• Data below:
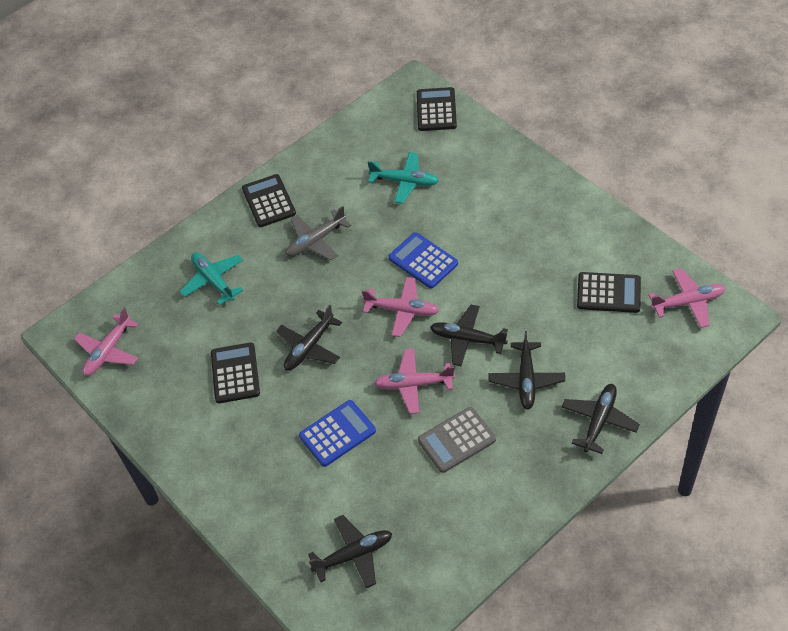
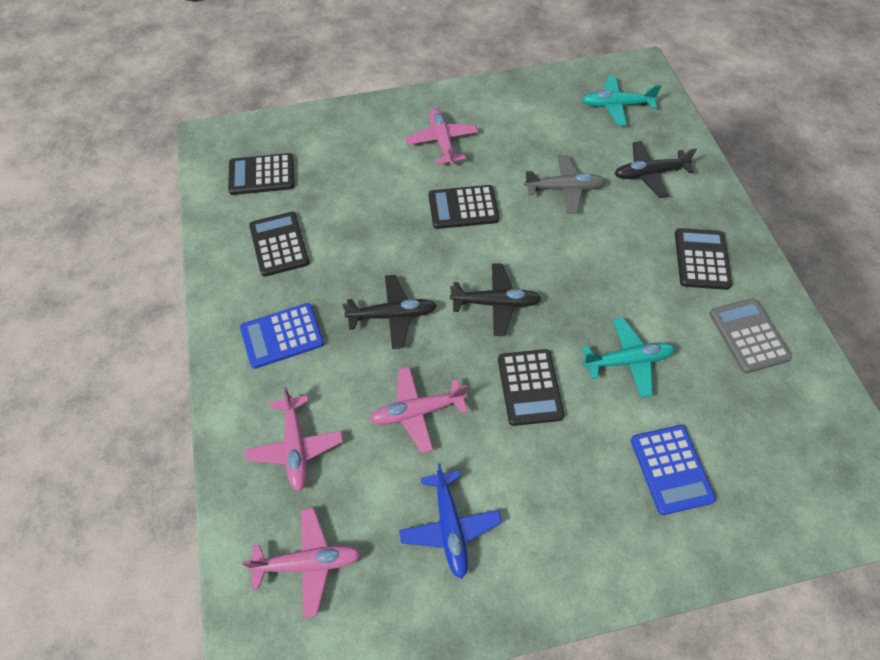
black calculator: 4 -> 5
black plane: 5 -> 3
blue plane: 0 -> 1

• Your goal:
Copy every line above exactly, leaving no picture in the copy.

• Answer box:
black calculator: 4 -> 5
black plane: 5 -> 3
blue plane: 0 -> 1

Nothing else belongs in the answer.